* What you have to do *
Find each line in the records below that contains the word "czarny", and copy it out.

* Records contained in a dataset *
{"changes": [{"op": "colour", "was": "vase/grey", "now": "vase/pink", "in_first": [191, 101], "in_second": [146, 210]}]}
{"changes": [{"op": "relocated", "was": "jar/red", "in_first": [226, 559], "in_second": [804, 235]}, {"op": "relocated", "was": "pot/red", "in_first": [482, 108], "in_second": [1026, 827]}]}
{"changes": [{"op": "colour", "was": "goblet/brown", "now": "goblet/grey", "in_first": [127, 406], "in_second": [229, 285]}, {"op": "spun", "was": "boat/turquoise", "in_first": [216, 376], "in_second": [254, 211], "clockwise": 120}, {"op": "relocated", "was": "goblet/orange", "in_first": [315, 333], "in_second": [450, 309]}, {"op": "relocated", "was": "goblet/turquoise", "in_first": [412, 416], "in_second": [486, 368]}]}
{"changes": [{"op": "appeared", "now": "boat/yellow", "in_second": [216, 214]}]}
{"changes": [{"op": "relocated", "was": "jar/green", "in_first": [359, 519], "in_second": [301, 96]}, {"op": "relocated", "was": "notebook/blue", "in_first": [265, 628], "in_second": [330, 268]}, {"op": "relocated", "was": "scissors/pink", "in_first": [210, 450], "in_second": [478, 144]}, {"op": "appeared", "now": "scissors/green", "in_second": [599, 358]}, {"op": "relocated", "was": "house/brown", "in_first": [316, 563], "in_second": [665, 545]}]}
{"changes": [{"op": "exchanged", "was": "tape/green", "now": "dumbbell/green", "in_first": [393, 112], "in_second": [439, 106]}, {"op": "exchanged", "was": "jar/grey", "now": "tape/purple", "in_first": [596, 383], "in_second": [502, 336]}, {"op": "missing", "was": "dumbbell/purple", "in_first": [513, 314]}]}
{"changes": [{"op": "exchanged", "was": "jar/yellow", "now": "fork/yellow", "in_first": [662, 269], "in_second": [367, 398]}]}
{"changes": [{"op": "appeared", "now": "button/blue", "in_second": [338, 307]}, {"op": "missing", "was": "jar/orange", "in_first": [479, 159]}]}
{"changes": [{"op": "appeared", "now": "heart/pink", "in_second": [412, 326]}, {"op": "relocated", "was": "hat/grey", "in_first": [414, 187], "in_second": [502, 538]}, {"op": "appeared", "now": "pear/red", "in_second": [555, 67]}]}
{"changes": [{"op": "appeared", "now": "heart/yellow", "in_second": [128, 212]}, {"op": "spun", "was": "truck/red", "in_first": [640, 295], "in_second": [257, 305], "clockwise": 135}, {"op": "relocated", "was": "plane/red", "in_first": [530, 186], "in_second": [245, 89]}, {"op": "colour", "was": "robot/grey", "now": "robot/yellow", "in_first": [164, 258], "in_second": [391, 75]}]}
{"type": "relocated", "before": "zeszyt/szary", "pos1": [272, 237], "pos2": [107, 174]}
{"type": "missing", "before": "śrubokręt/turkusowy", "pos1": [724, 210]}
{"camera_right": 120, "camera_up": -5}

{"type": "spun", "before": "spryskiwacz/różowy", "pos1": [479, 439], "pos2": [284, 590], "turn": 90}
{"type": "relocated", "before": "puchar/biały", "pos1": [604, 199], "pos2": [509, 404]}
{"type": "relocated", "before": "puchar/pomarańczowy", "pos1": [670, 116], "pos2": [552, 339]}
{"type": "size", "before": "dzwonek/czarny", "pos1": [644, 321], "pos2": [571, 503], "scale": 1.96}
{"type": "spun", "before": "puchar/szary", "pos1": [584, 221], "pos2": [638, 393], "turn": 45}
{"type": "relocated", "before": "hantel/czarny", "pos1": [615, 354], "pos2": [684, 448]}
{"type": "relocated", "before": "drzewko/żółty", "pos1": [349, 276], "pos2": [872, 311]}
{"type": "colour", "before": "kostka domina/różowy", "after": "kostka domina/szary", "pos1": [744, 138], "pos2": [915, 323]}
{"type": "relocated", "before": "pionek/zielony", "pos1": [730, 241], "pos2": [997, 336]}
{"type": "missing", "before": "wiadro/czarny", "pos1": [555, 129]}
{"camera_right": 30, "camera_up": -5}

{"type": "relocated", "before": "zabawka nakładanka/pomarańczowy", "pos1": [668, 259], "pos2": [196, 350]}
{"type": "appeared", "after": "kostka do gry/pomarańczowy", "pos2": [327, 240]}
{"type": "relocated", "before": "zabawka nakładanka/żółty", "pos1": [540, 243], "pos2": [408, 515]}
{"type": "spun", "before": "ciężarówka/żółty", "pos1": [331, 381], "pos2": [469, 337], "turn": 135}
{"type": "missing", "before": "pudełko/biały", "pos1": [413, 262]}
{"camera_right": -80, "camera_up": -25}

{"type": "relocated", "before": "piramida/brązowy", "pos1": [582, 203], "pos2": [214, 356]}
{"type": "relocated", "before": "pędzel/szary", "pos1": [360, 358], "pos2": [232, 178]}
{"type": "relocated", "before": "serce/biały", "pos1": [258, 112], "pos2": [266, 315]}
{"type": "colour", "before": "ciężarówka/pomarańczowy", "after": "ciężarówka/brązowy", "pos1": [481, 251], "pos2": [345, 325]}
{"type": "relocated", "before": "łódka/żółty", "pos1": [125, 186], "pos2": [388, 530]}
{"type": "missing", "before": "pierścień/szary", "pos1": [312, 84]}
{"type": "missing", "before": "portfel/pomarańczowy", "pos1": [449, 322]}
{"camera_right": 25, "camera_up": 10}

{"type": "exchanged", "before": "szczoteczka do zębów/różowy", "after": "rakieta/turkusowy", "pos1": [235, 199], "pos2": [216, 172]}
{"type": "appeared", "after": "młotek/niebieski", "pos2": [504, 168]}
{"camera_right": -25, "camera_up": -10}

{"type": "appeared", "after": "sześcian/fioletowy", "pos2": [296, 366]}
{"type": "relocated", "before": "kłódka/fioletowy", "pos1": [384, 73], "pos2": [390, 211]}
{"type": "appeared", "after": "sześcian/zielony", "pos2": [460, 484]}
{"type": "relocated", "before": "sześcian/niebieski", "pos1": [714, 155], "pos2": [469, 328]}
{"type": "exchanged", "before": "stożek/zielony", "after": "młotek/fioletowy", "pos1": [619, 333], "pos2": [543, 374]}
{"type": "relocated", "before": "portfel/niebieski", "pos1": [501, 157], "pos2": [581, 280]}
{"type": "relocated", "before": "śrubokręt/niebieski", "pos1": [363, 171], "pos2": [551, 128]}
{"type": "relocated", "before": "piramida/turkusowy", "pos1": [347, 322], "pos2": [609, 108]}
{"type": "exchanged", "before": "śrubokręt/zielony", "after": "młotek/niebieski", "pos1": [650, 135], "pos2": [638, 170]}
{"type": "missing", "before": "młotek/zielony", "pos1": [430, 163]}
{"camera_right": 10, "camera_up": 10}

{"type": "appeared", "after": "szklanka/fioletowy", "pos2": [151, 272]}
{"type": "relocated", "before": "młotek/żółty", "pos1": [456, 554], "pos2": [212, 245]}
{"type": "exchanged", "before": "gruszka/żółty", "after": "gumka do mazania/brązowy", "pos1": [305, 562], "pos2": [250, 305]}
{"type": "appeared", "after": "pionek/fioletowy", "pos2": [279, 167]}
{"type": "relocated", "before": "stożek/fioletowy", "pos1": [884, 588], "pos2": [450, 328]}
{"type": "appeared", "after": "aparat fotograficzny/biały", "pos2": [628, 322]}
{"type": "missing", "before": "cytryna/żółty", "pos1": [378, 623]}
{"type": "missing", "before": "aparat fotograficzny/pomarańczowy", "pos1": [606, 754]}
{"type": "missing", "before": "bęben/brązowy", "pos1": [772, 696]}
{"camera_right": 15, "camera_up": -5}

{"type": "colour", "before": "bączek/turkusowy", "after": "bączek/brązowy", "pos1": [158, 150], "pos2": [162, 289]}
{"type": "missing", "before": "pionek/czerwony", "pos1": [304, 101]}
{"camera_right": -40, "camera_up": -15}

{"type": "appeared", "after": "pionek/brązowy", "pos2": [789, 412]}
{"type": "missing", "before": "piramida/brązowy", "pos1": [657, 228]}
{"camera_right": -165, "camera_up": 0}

* Exercise response *
{"type": "size", "before": "dzwonek/czarny", "pos1": [644, 321], "pos2": [571, 503], "scale": 1.96}
{"type": "relocated", "before": "hantel/czarny", "pos1": [615, 354], "pos2": [684, 448]}
{"type": "missing", "before": "wiadro/czarny", "pos1": [555, 129]}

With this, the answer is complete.